§ PROMPT: Transcribe the line that contains "(88, 274) = (377, 132): blue" and every line after it to the end of the records, exactly and nothing else. Skip the pictures.

§ Dataset excerpts:
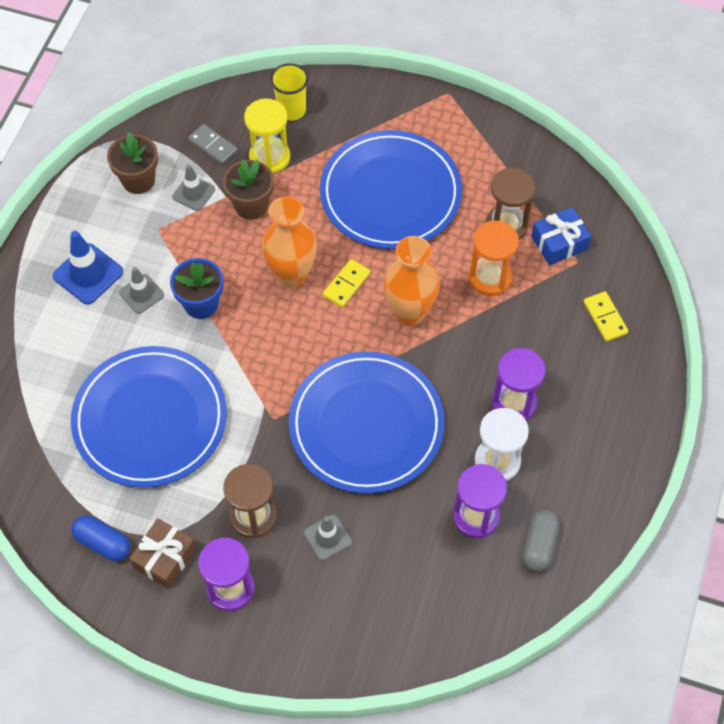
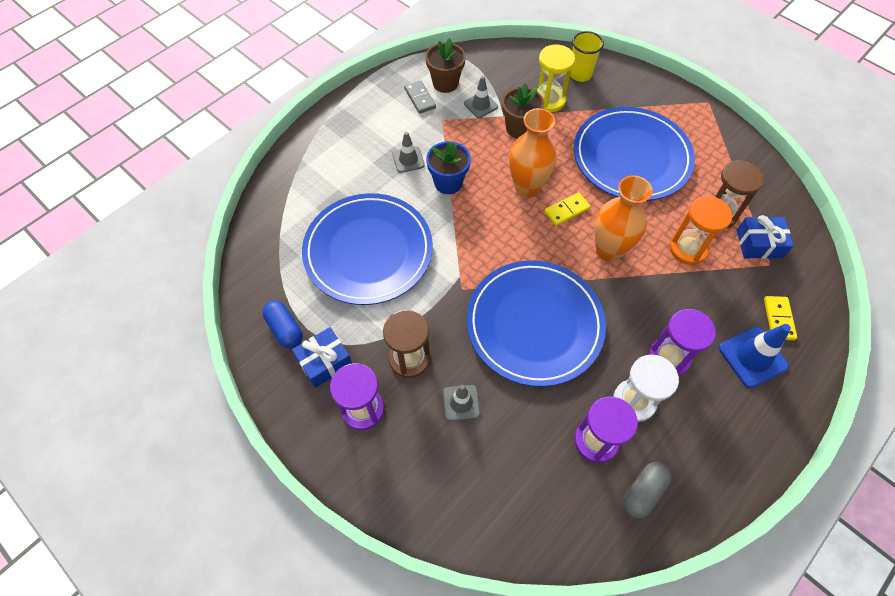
camera: 25 degrees right, 0 degrees up
(88, 274) = (377, 132): blue traffic cone -> blue traffic cone (752, 357)
(165, 558) = (324, 362): brown gift -> blue gift
(213, 145) = (510, 78): grey domino -> grey domino (420, 98)

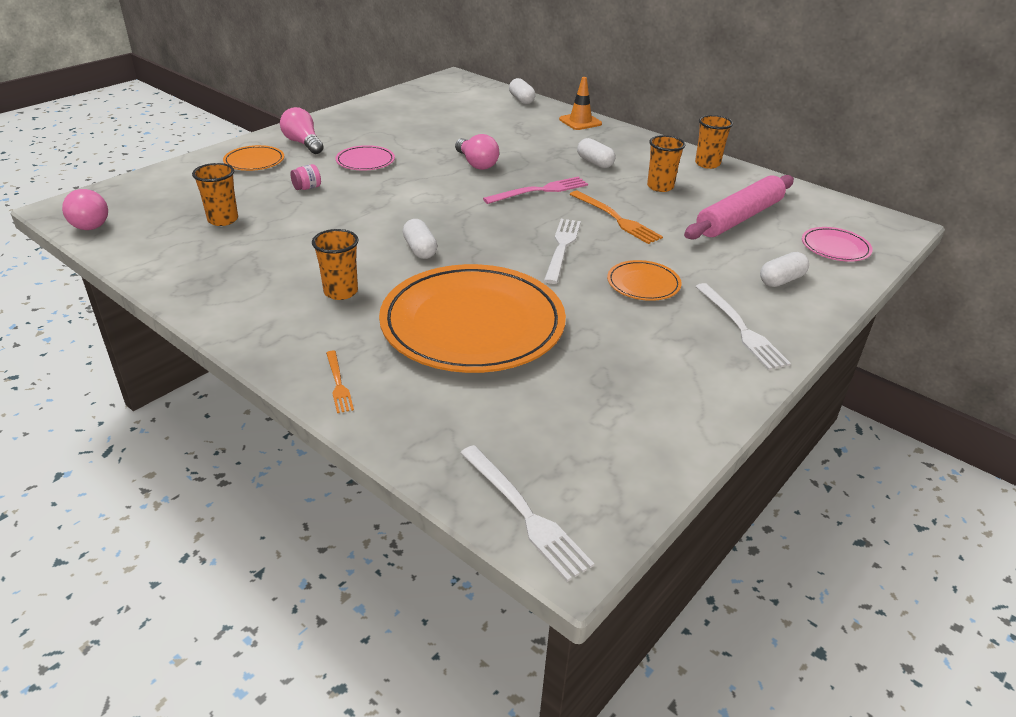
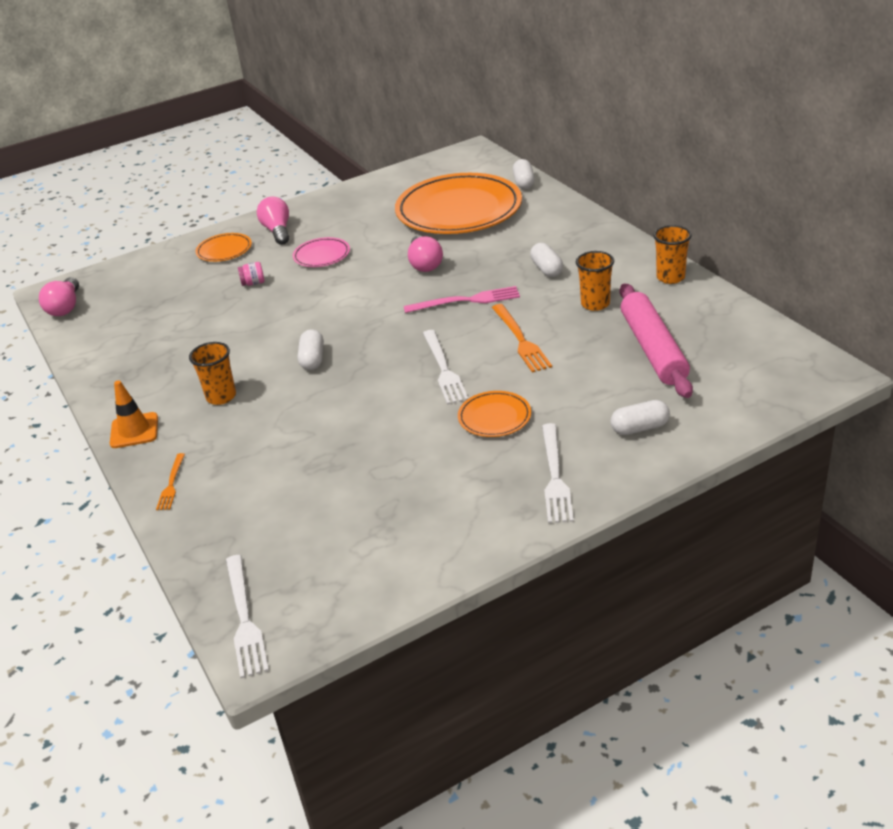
camera: 25 degrees right, 0 degrees up
(223, 220) = (166, 313): orange cup -> none
(472, 324) = (311, 442): orange plate -> orange plate (458, 210)
(562, 248) = (443, 369): white fork -> white fork turned 135 degrees clockwise
(580, 122) = (568, 214): orange traffic cone -> orange traffic cone (134, 431)
(739, 218) = (653, 349): pink rolling pin -> pink rolling pin turned 75 degrees counterclockwise
(835, 247) = (732, 395): pink plate -> none

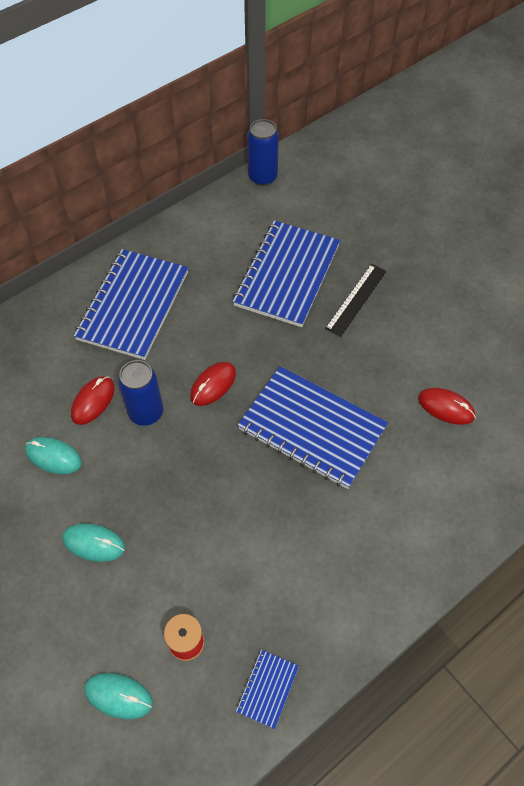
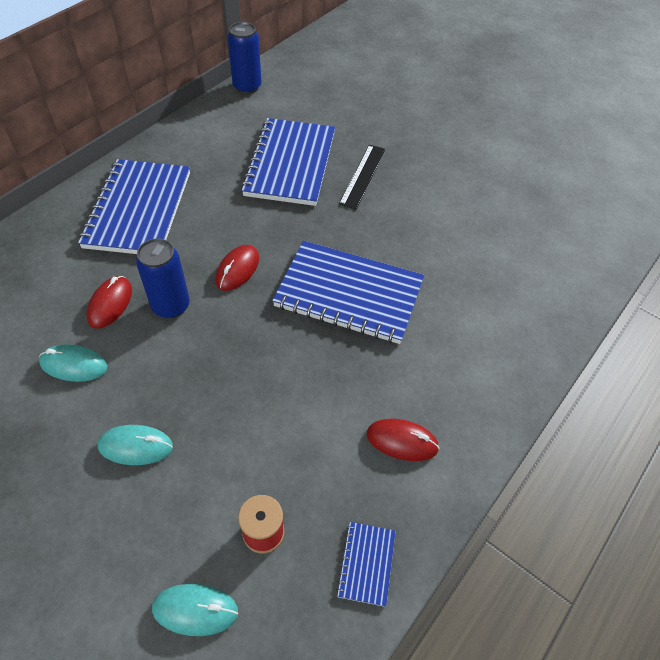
camera: 15 degrees left, 5 degrees down
(446, 407) = (474, 256): red mouse -> red mouse (402, 441)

§ EXERCISE OUTPUT:
(88, 274) = (377, 132): blue traffic cone -> blue traffic cone (752, 357)
(165, 558) = (324, 362): brown gift -> blue gift
(213, 145) = (510, 78): grey domino -> grey domino (420, 98)

camera: 25 degrees right, 0 degrees up
(223, 220) = (166, 313): orange cup -> none
(472, 324) = (311, 442): orange plate -> orange plate (458, 210)
(562, 248) = (443, 369): white fork -> white fork turned 135 degrees clockwise
(580, 122) = (568, 214): orange traffic cone -> orange traffic cone (134, 431)
(739, 218) = (653, 349): pink rolling pin -> pink rolling pin turned 75 degrees counterclockwise
(835, 247) = (732, 395): pink plate -> none

camera: 15 degrees left, 5 degrees down
(446, 407) = (474, 256): red mouse -> red mouse (402, 441)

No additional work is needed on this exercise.